**Work required:** A verbatim transcription of the listing below is required, without its pictures.
** Information shown follows **
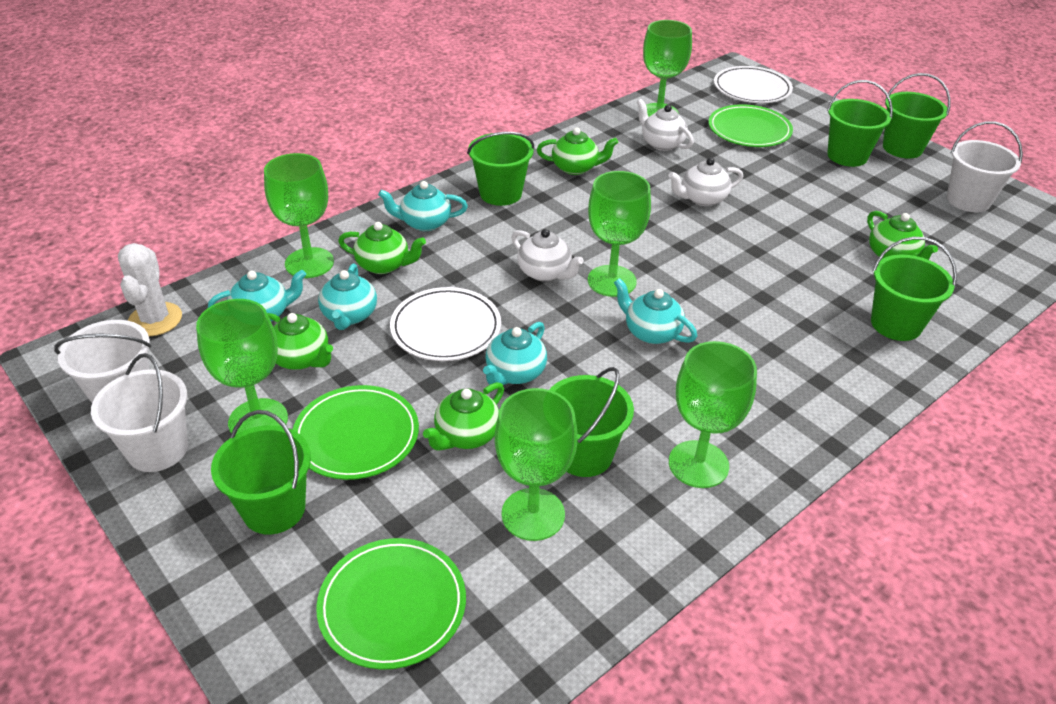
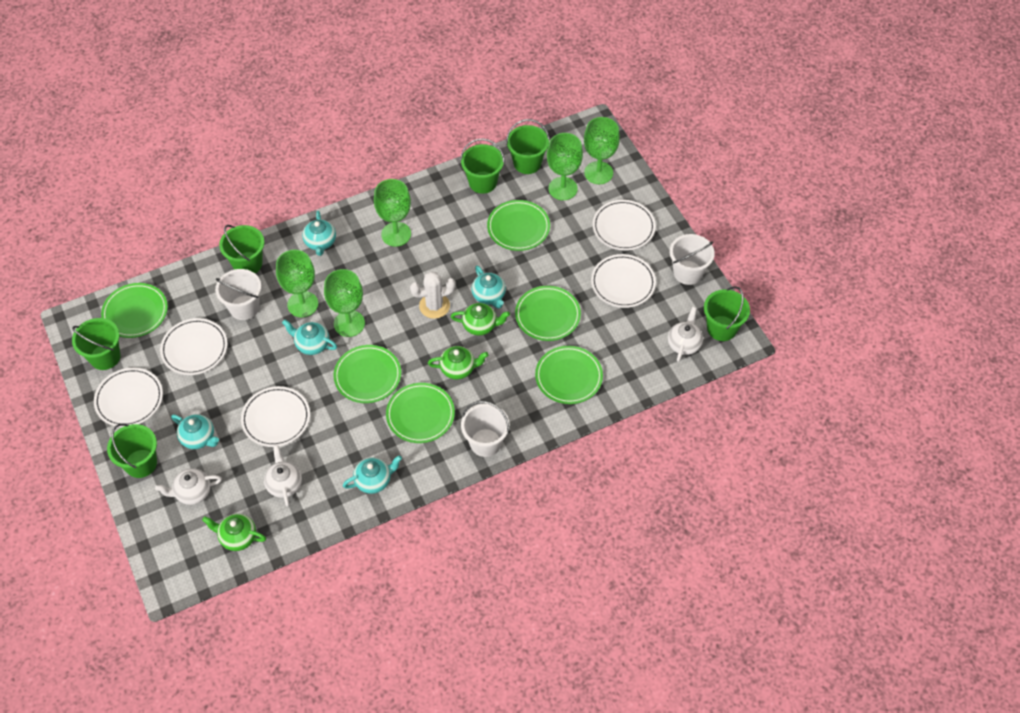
green goblet: 6 -> 5
green plate: 3 -> 6
green teapot: 5 -> 3
white plate: 2 -> 5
** End of Information shown **
**Task answer:**
green goblet: 6 -> 5
green plate: 3 -> 6
green teapot: 5 -> 3
white plate: 2 -> 5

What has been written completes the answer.